__Problem details__.
Reproduce the records below exactly, but only between the lines holding "none -> ampoule/marron 379 109 410 148" and "none -> pomme/jaune 414 69 463 117", inclusive.

☆ ☆ ☆ ☆ ☆ ☆ ☆

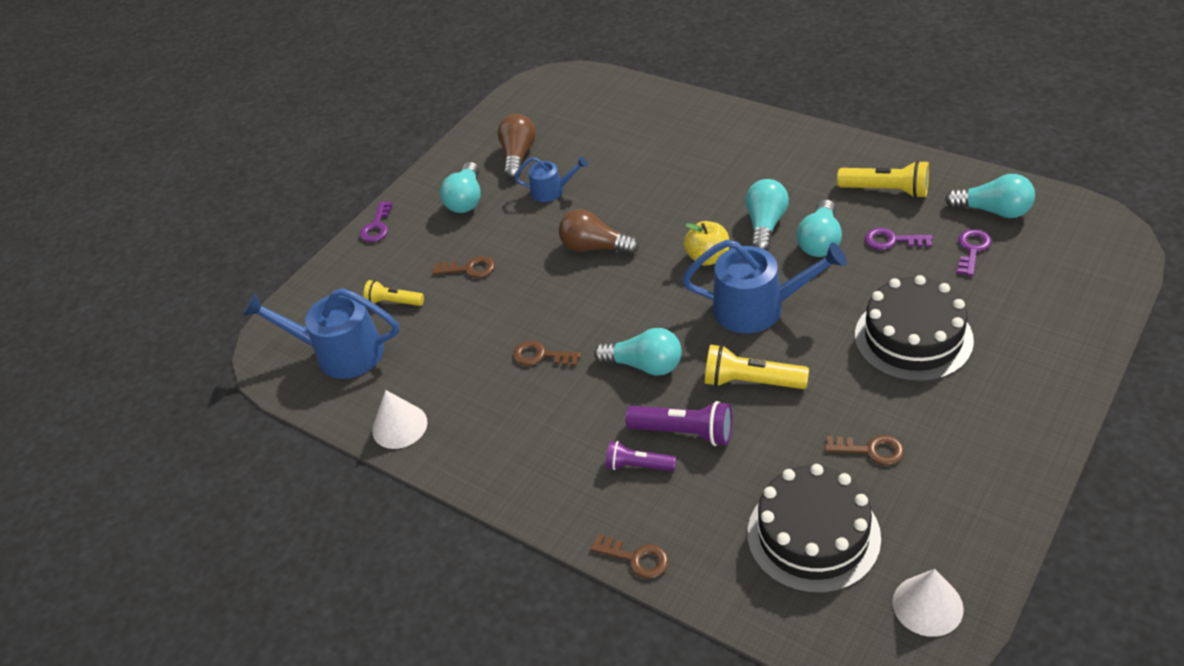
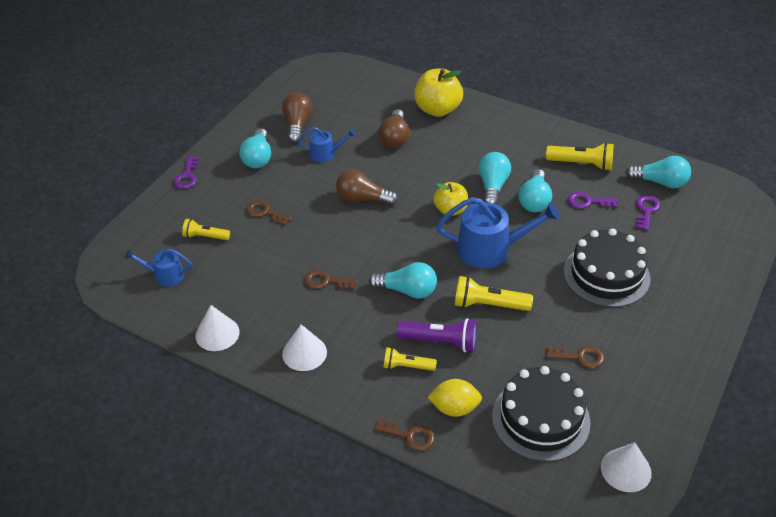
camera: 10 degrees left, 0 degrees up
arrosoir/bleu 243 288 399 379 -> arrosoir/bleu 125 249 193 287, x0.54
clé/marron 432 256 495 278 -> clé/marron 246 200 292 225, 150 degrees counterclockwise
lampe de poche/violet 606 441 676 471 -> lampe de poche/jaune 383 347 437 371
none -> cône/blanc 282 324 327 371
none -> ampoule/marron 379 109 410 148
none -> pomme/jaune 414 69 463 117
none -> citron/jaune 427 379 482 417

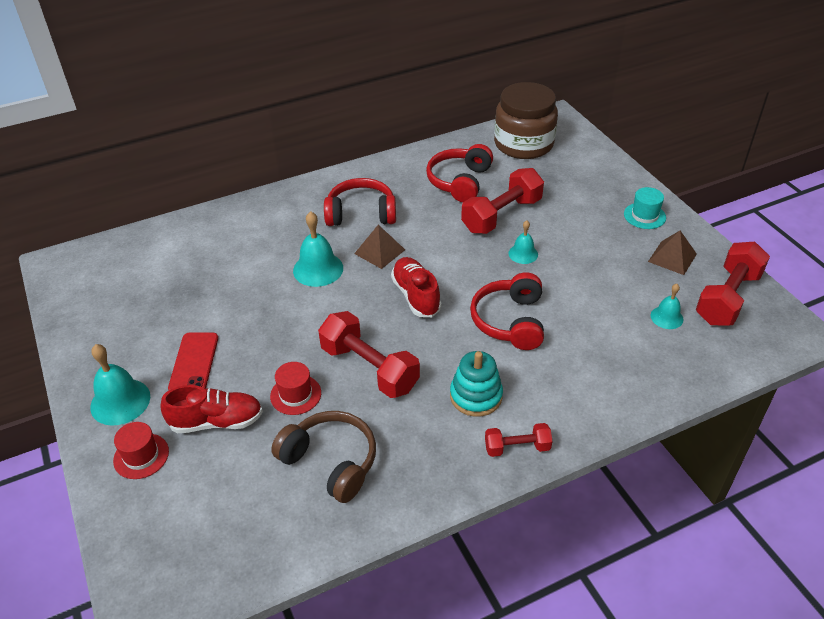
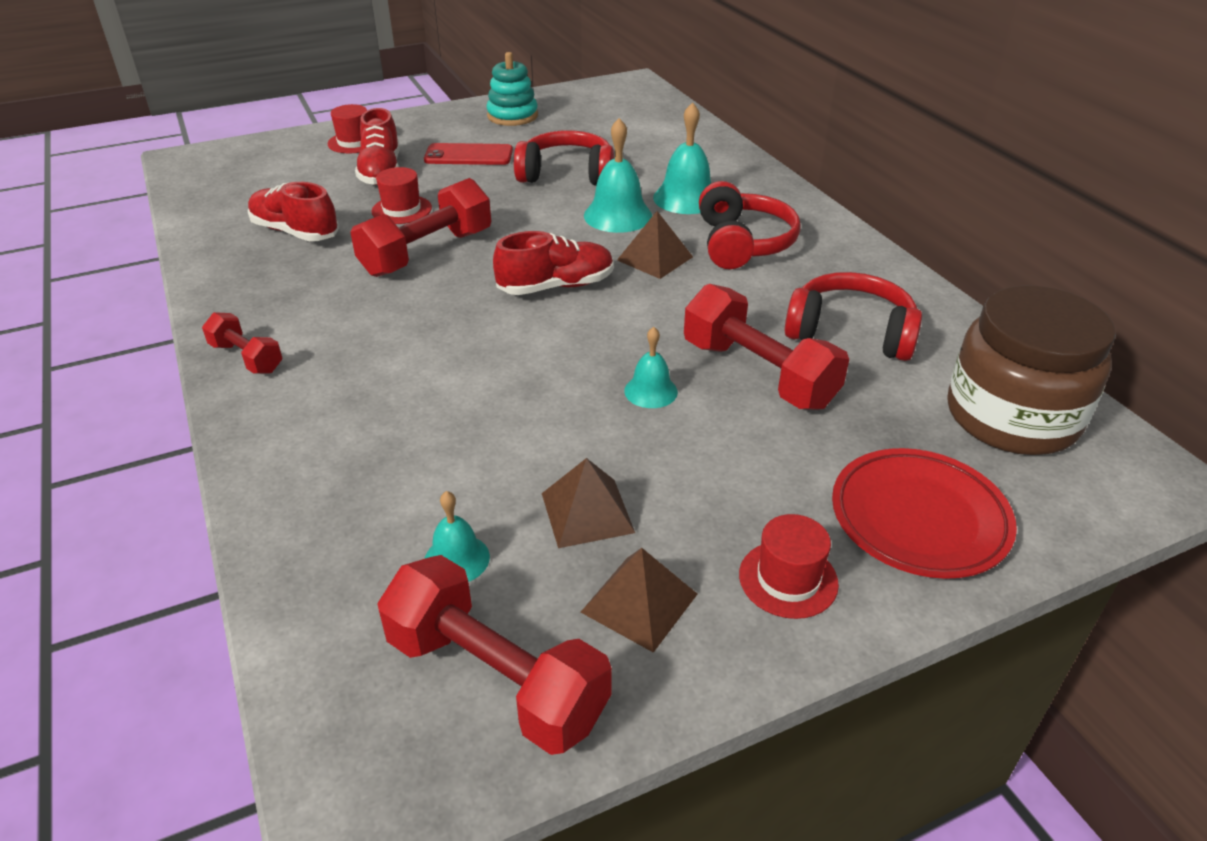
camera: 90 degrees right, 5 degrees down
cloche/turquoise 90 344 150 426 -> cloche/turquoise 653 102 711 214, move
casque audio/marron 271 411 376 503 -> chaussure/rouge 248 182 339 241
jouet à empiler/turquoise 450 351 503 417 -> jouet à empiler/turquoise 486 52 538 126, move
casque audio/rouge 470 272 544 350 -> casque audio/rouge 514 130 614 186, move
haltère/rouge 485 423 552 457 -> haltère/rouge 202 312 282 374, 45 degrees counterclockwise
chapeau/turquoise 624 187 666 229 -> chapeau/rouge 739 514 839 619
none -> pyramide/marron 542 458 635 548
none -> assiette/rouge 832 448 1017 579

☆ ☆ ☆ ☆ ☆ ☆ ☆

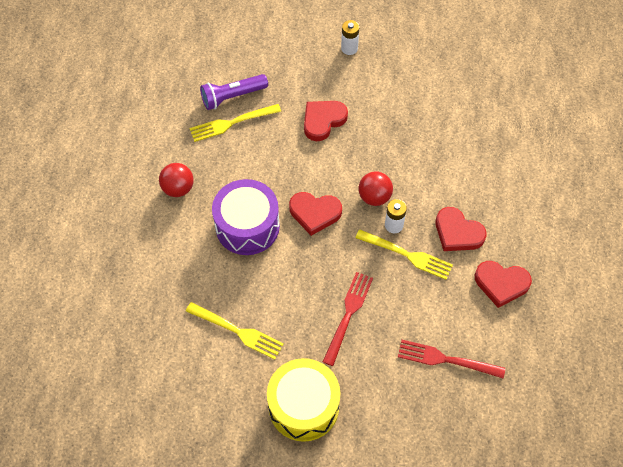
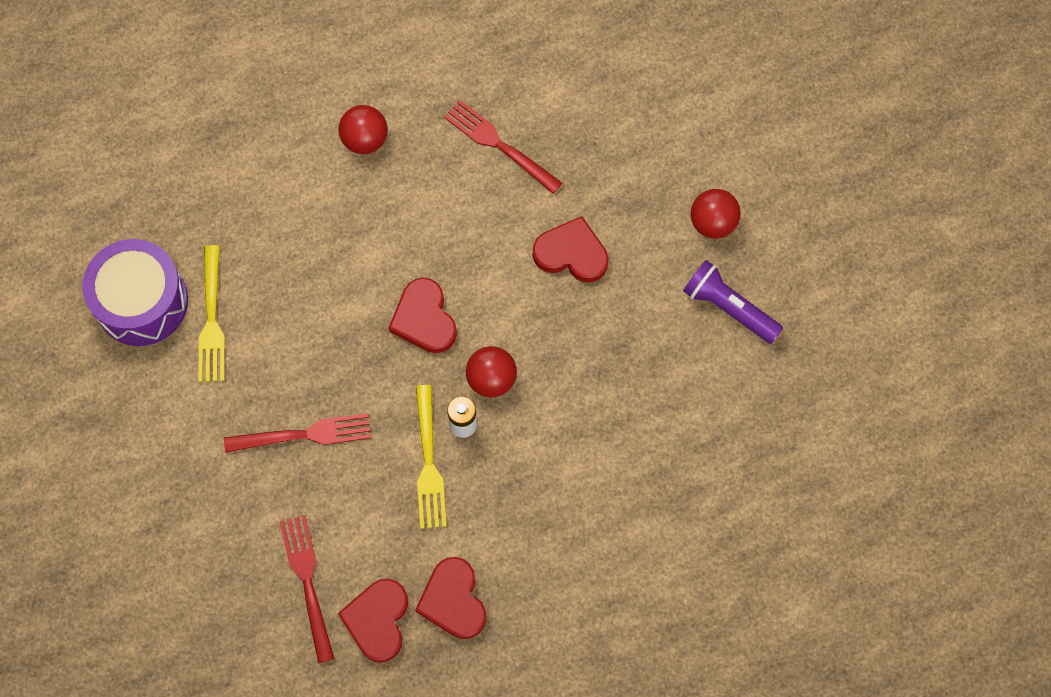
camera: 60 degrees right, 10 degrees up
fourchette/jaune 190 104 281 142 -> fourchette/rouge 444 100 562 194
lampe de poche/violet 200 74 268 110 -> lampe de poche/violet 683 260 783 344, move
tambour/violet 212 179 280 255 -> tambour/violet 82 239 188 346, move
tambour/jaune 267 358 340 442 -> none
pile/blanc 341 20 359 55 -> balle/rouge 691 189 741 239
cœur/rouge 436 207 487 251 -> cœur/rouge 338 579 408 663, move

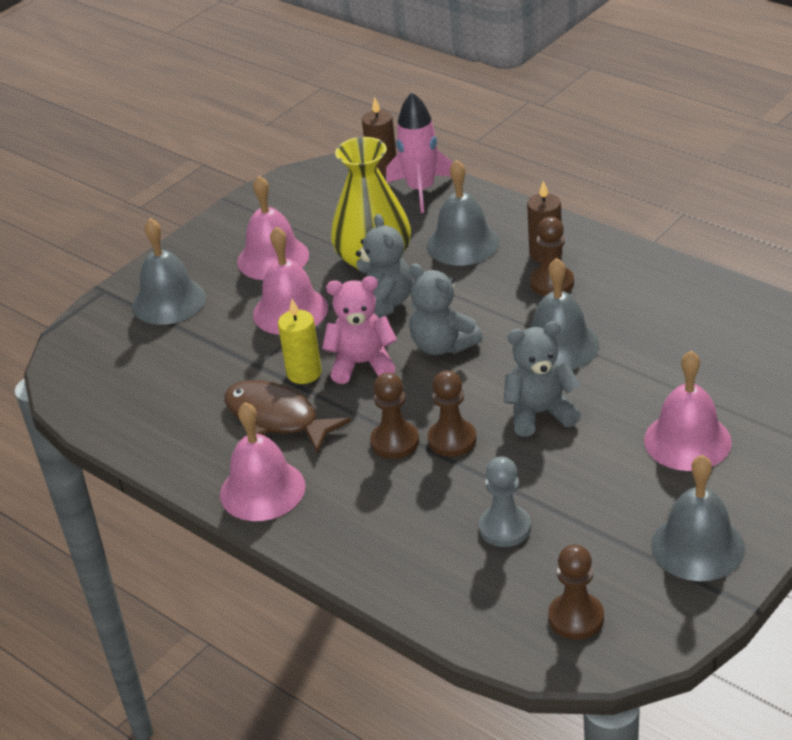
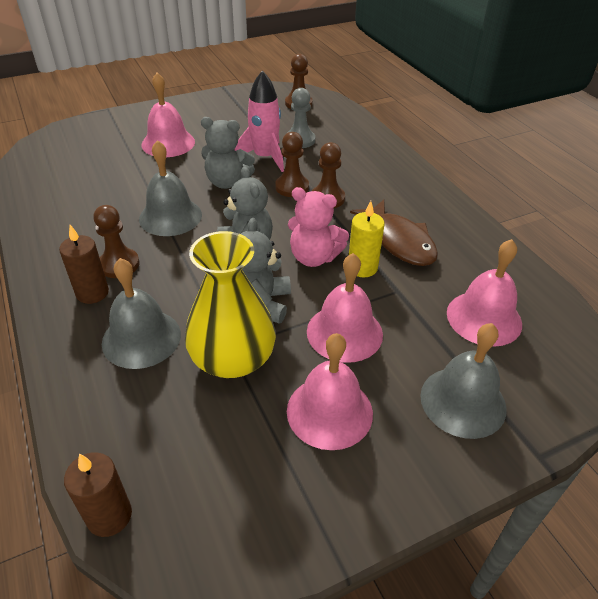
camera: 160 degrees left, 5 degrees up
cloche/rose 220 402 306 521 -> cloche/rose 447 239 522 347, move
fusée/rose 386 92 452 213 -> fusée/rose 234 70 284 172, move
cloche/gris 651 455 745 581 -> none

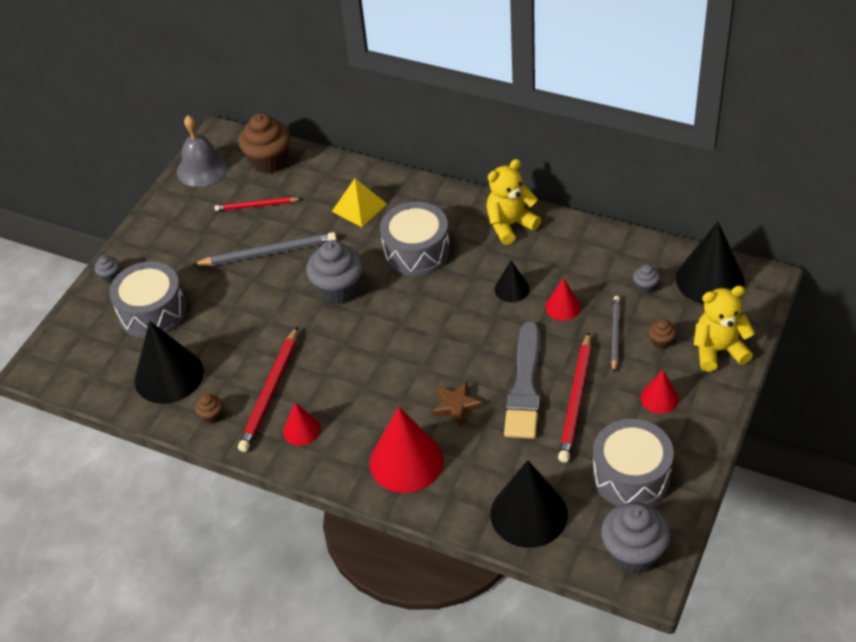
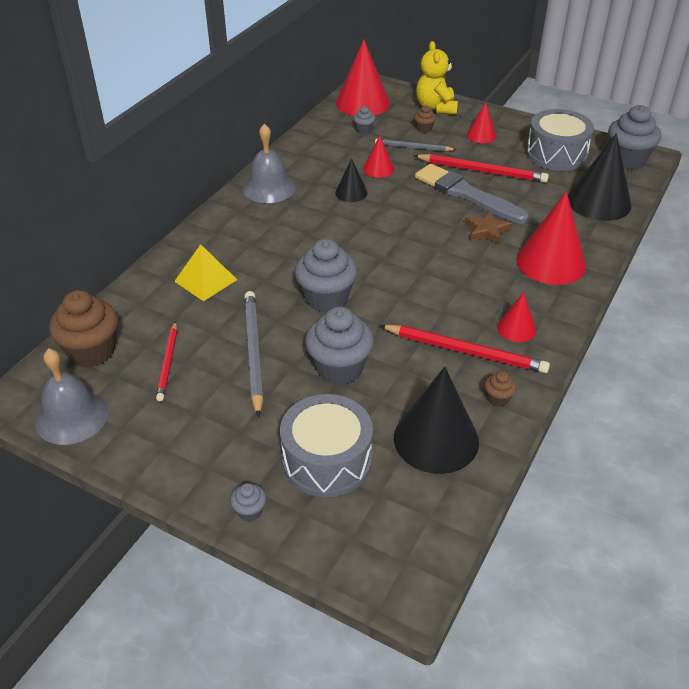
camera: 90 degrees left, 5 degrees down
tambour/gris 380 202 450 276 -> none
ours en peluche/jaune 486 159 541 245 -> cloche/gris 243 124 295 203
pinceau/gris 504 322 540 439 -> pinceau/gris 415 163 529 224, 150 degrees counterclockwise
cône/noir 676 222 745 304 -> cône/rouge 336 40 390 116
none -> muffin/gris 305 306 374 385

☆ ☆ ☆ ☆ ☆ ☆ ☆

__Solution below__.
none -> ampoule/marron 379 109 410 148
none -> pomme/jaune 414 69 463 117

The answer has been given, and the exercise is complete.